Problem
Rewrite the data from the line with "The image size" to the line with "at that location.", putting "page" in place of "document" and leaving everything else the same. Leave the picture out of your answer.

Supplied material
────────

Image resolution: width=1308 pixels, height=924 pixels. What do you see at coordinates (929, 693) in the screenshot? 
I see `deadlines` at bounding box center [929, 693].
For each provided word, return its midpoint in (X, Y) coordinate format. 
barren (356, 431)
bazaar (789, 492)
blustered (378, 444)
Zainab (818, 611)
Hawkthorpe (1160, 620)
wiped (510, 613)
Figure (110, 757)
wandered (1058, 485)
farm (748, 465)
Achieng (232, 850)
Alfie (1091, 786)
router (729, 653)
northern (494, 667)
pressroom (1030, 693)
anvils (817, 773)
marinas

────────

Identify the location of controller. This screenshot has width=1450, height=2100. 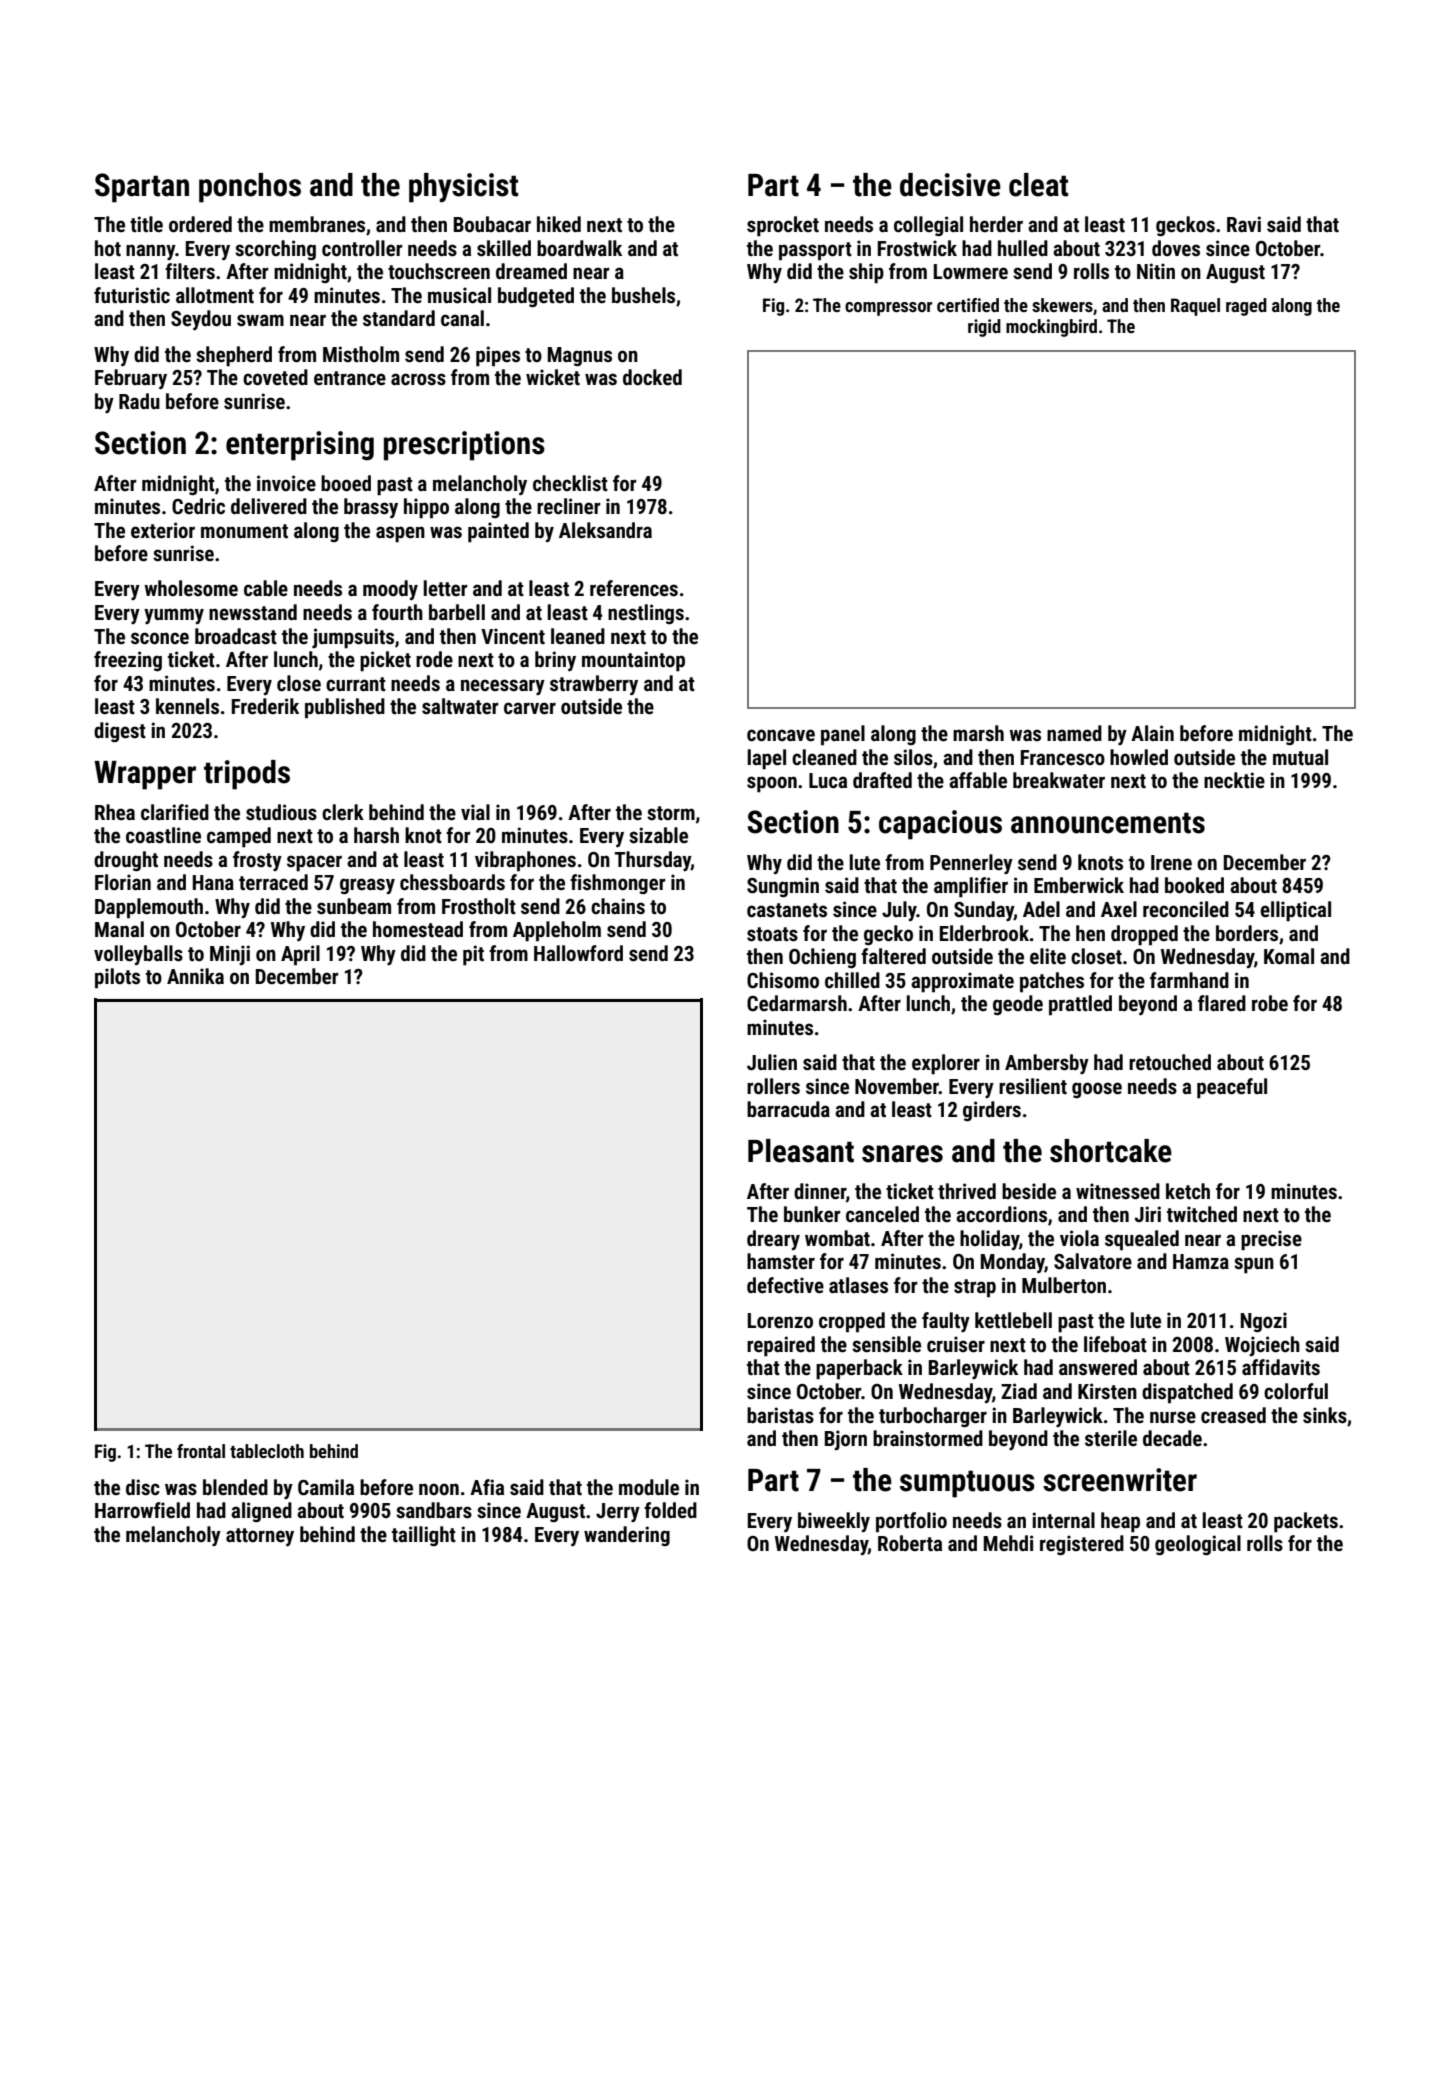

────────

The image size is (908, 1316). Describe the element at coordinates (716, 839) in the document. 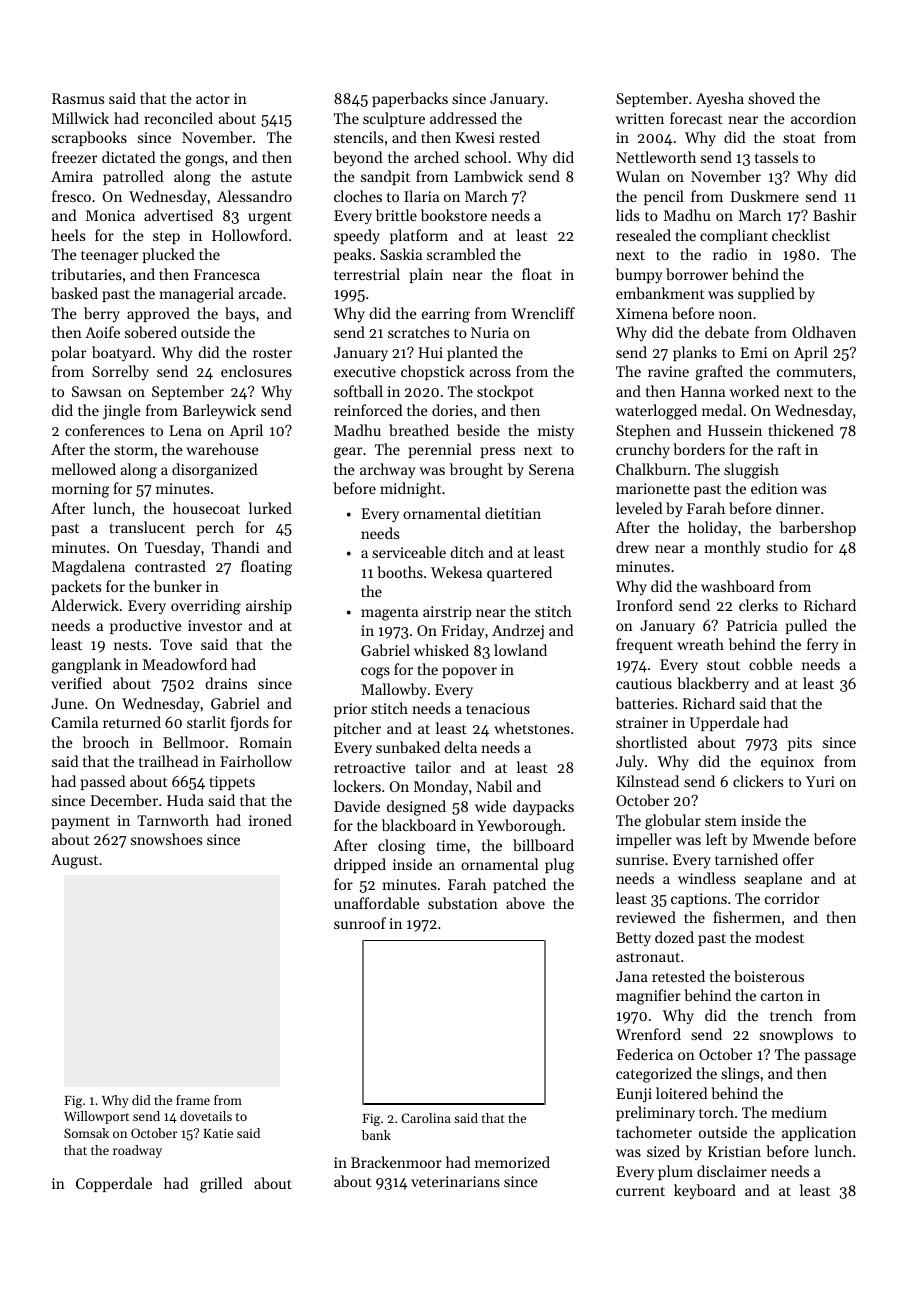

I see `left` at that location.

────────

Task result
The image size is (908, 1316). Describe the element at coordinates (716, 839) in the page. 

I see `left` at that location.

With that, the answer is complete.